** Opening Task input block **
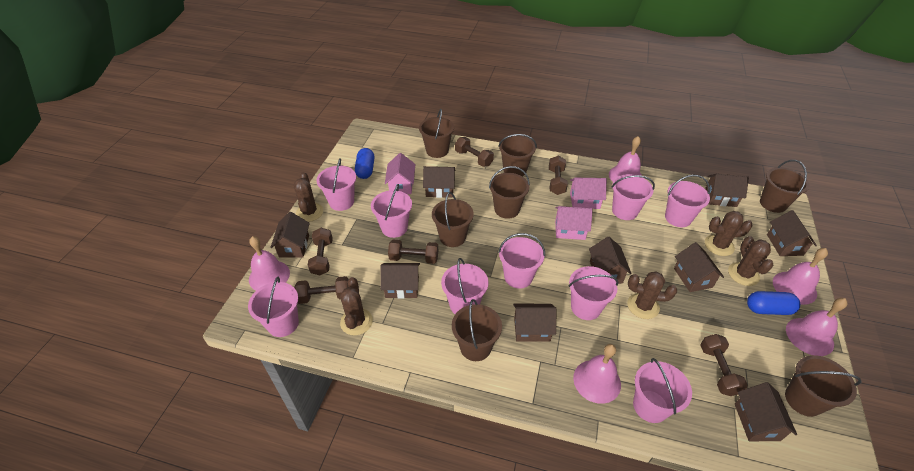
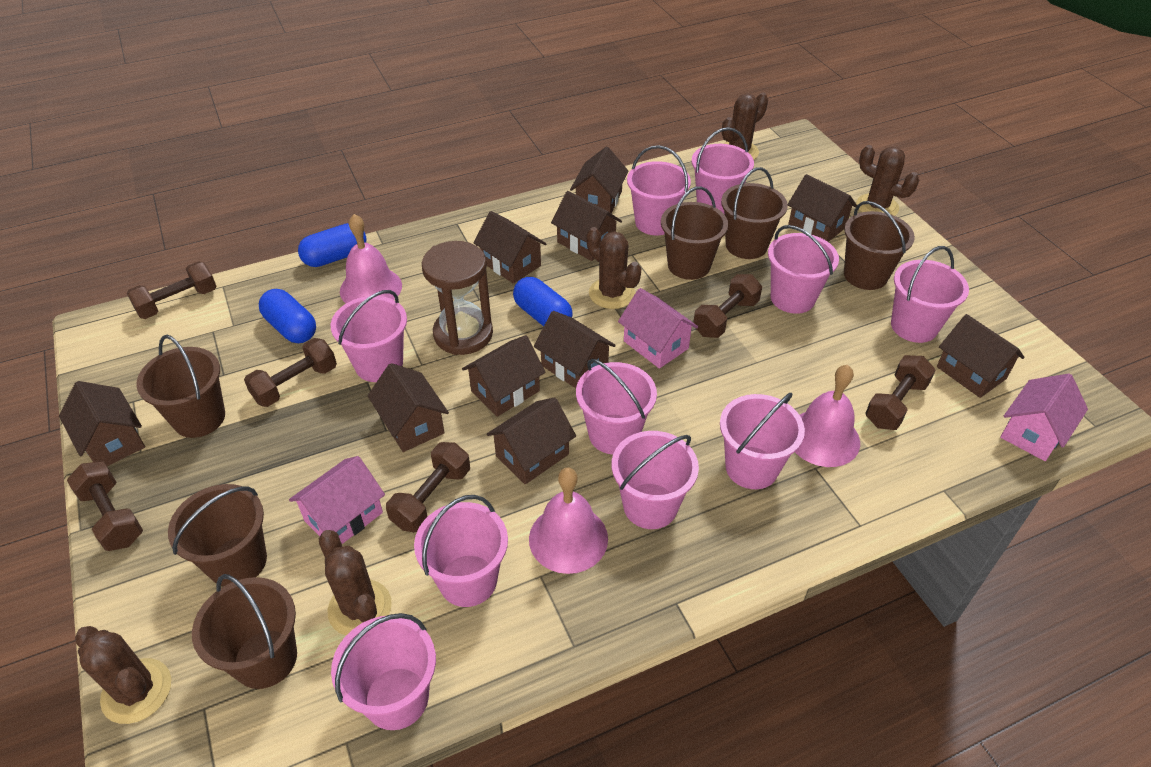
blue capsule: [355,148,374,179] [747,291,800,315] = 2 -> [259,289,316,343] [298,223,366,267] [513,277,573,326] = 3
brown bucket: [419,109,454,158] [432,192,474,247] [452,299,502,361] [489,166,530,219] [498,134,537,176] [760,160,809,213] [785,355,862,417] = 7 -> [136,335,225,438] [168,484,267,587] [192,574,297,689] [661,186,728,280] [721,167,788,259] [844,201,915,290] = 6
brown hourglass: none = 0 -> [422,241,493,355] = 1
brown house: [270,212,310,258] [380,263,420,299] [423,166,455,198] [513,304,557,342] [589,237,632,284] [674,242,724,292] [705,174,749,207] [735,382,797,441] [767,210,817,256] = 9 -> [59,381,145,466] [367,363,449,452] [462,335,546,417] [474,211,546,284] [487,397,576,484] [534,311,616,388] [551,191,622,261] [570,147,628,213] [788,174,857,242] [937,314,1025,398] = 10
pink bell: [249,236,290,291] [573,344,621,404] [609,136,642,182] [773,248,828,305] [786,298,848,356] = 5 -> [340,214,402,303] [529,468,608,574] [795,365,860,467] = 3
pink bucket: [248,277,299,337] [316,158,356,211] [371,184,412,238] [441,258,489,314] [498,233,545,289] [568,266,619,320] [612,174,655,220] [633,358,692,423] [665,174,710,227] = 9 -> [331,290,407,382] [331,613,436,730] [414,495,508,607] [576,359,657,455] [612,431,699,529] [627,145,691,235] [692,127,754,214] [720,393,805,489] [768,225,839,314] [891,246,969,343] = 10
** Closing Task input block **
#### Goal of the exercise:
Without the pictures, write out every line above exactly as it appears.

#### Exercise output:
blue capsule: [355,148,374,179] [747,291,800,315] = 2 -> [259,289,316,343] [298,223,366,267] [513,277,573,326] = 3
brown bucket: [419,109,454,158] [432,192,474,247] [452,299,502,361] [489,166,530,219] [498,134,537,176] [760,160,809,213] [785,355,862,417] = 7 -> [136,335,225,438] [168,484,267,587] [192,574,297,689] [661,186,728,280] [721,167,788,259] [844,201,915,290] = 6
brown hourglass: none = 0 -> [422,241,493,355] = 1
brown house: [270,212,310,258] [380,263,420,299] [423,166,455,198] [513,304,557,342] [589,237,632,284] [674,242,724,292] [705,174,749,207] [735,382,797,441] [767,210,817,256] = 9 -> [59,381,145,466] [367,363,449,452] [462,335,546,417] [474,211,546,284] [487,397,576,484] [534,311,616,388] [551,191,622,261] [570,147,628,213] [788,174,857,242] [937,314,1025,398] = 10
pink bell: [249,236,290,291] [573,344,621,404] [609,136,642,182] [773,248,828,305] [786,298,848,356] = 5 -> [340,214,402,303] [529,468,608,574] [795,365,860,467] = 3
pink bucket: [248,277,299,337] [316,158,356,211] [371,184,412,238] [441,258,489,314] [498,233,545,289] [568,266,619,320] [612,174,655,220] [633,358,692,423] [665,174,710,227] = 9 -> [331,290,407,382] [331,613,436,730] [414,495,508,607] [576,359,657,455] [612,431,699,529] [627,145,691,235] [692,127,754,214] [720,393,805,489] [768,225,839,314] [891,246,969,343] = 10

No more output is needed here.